- _Given exercise_
Swap "counterclockwise" for "anticlockwise" everywhere in the records below and keep every other part of each line as it is. Write out only the lines of text, leaving the pictures out.

* start Excerpted records *

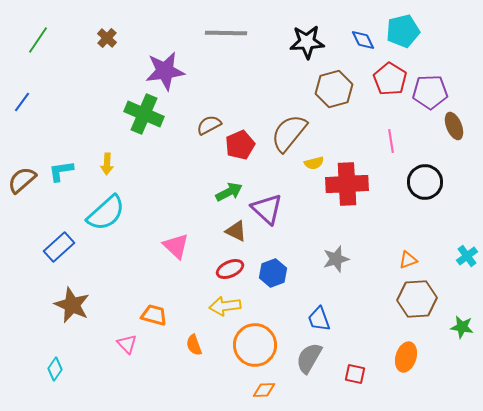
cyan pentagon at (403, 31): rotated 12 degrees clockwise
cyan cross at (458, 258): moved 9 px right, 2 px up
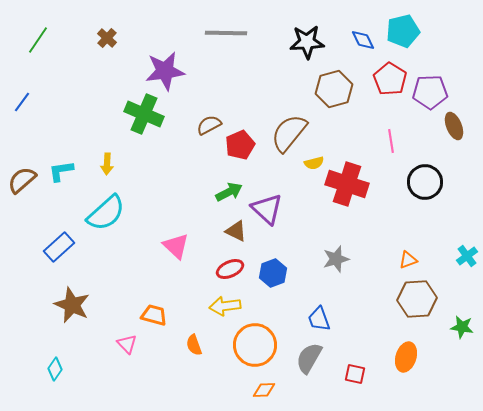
red cross at (347, 184): rotated 21 degrees clockwise
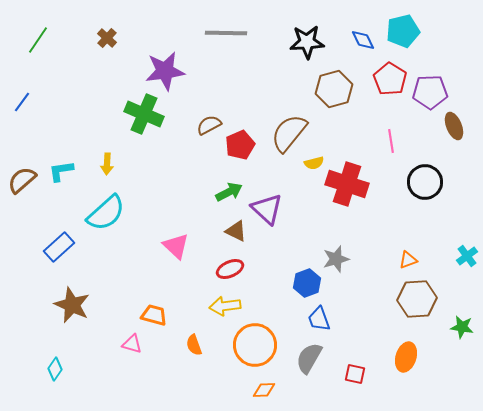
blue hexagon at (273, 273): moved 34 px right, 10 px down
pink triangle at (127, 344): moved 5 px right; rotated 30 degrees counterclockwise
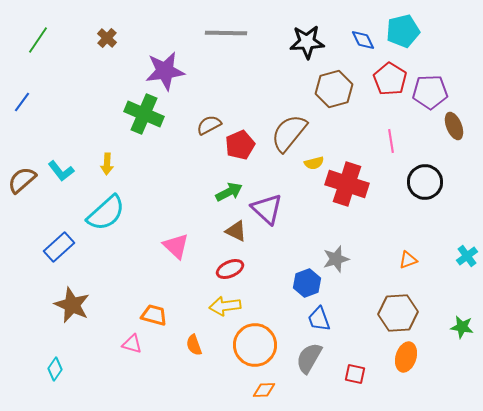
cyan L-shape at (61, 171): rotated 120 degrees counterclockwise
brown hexagon at (417, 299): moved 19 px left, 14 px down
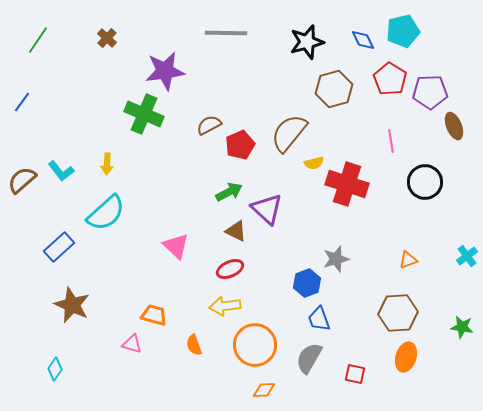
black star at (307, 42): rotated 12 degrees counterclockwise
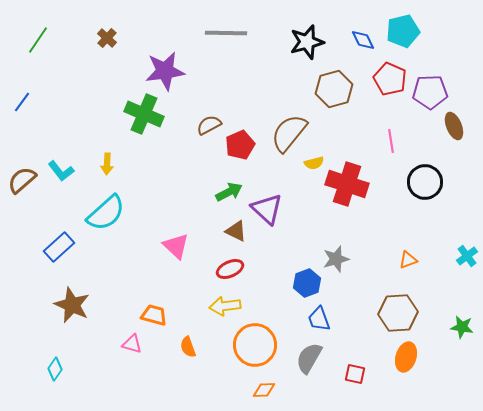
red pentagon at (390, 79): rotated 8 degrees counterclockwise
orange semicircle at (194, 345): moved 6 px left, 2 px down
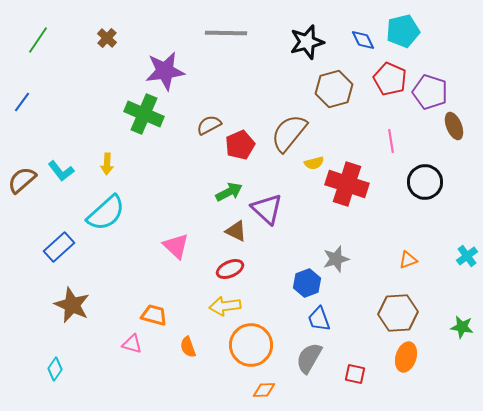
purple pentagon at (430, 92): rotated 20 degrees clockwise
orange circle at (255, 345): moved 4 px left
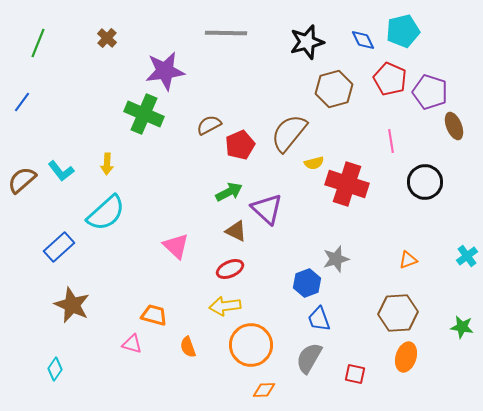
green line at (38, 40): moved 3 px down; rotated 12 degrees counterclockwise
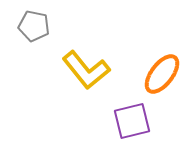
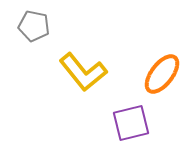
yellow L-shape: moved 3 px left, 2 px down
purple square: moved 1 px left, 2 px down
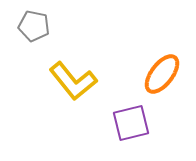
yellow L-shape: moved 10 px left, 9 px down
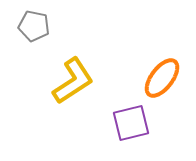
orange ellipse: moved 4 px down
yellow L-shape: rotated 84 degrees counterclockwise
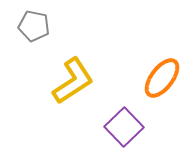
purple square: moved 7 px left, 4 px down; rotated 30 degrees counterclockwise
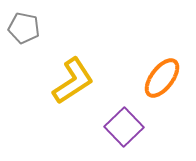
gray pentagon: moved 10 px left, 2 px down
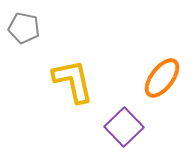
yellow L-shape: rotated 69 degrees counterclockwise
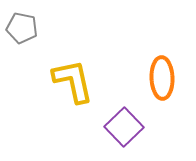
gray pentagon: moved 2 px left
orange ellipse: rotated 39 degrees counterclockwise
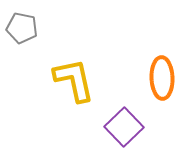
yellow L-shape: moved 1 px right, 1 px up
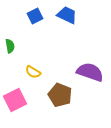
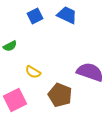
green semicircle: rotated 72 degrees clockwise
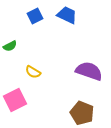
purple semicircle: moved 1 px left, 1 px up
brown pentagon: moved 22 px right, 18 px down
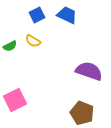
blue square: moved 2 px right, 1 px up
yellow semicircle: moved 31 px up
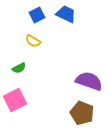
blue trapezoid: moved 1 px left, 1 px up
green semicircle: moved 9 px right, 22 px down
purple semicircle: moved 10 px down
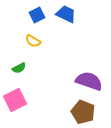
brown pentagon: moved 1 px right, 1 px up
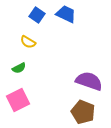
blue square: rotated 28 degrees counterclockwise
yellow semicircle: moved 5 px left, 1 px down
pink square: moved 3 px right
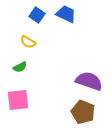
green semicircle: moved 1 px right, 1 px up
pink square: rotated 20 degrees clockwise
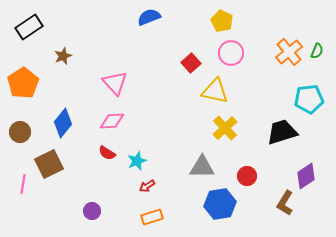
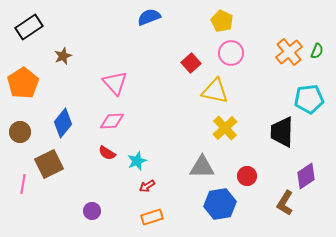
black trapezoid: rotated 72 degrees counterclockwise
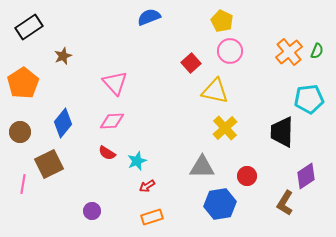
pink circle: moved 1 px left, 2 px up
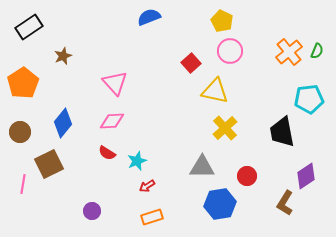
black trapezoid: rotated 12 degrees counterclockwise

* end Excerpted records *

- _Completed exercise_
cyan pentagon at (403, 31): rotated 12 degrees clockwise
cyan cross at (458, 258): moved 9 px right, 2 px up
red cross at (347, 184): rotated 21 degrees clockwise
blue hexagon at (273, 273): moved 34 px right, 10 px down
pink triangle at (127, 344): moved 5 px right; rotated 30 degrees anticlockwise
cyan L-shape at (61, 171): rotated 120 degrees anticlockwise
brown hexagon at (417, 299): moved 19 px left, 14 px down
black star at (307, 42): rotated 12 degrees anticlockwise
red pentagon at (390, 79): rotated 8 degrees anticlockwise
orange semicircle at (194, 345): moved 6 px left, 2 px down
purple pentagon at (430, 92): rotated 20 degrees clockwise
orange circle at (255, 345): moved 4 px left
green line at (38, 40): moved 3 px down; rotated 12 degrees anticlockwise
yellow L-shape: moved 3 px left, 2 px down
purple square: moved 1 px left, 2 px down
yellow L-shape: moved 10 px left, 9 px down
orange ellipse: moved 4 px down
yellow L-shape: rotated 84 degrees anticlockwise
purple square: moved 7 px left, 4 px down; rotated 30 degrees anticlockwise
gray pentagon: moved 10 px left, 2 px down
yellow L-shape: rotated 69 degrees anticlockwise
gray pentagon: moved 2 px left
orange ellipse: rotated 39 degrees anticlockwise
yellow L-shape: moved 1 px right, 1 px up
green semicircle: rotated 72 degrees clockwise
purple semicircle: moved 1 px left, 1 px up
brown pentagon: moved 22 px right, 18 px down
blue square: moved 2 px right, 1 px up
yellow semicircle: moved 31 px up
blue trapezoid: moved 1 px left, 1 px up
green semicircle: moved 9 px right, 22 px down
purple semicircle: moved 10 px down
brown pentagon: moved 1 px right, 1 px up
blue square: rotated 28 degrees anticlockwise
yellow semicircle: moved 5 px left, 1 px down
pink square: moved 3 px right
green semicircle: moved 1 px right, 1 px up
pink square: rotated 20 degrees clockwise
black trapezoid: rotated 72 degrees anticlockwise
pink circle: moved 1 px left, 2 px up
black trapezoid: rotated 12 degrees anticlockwise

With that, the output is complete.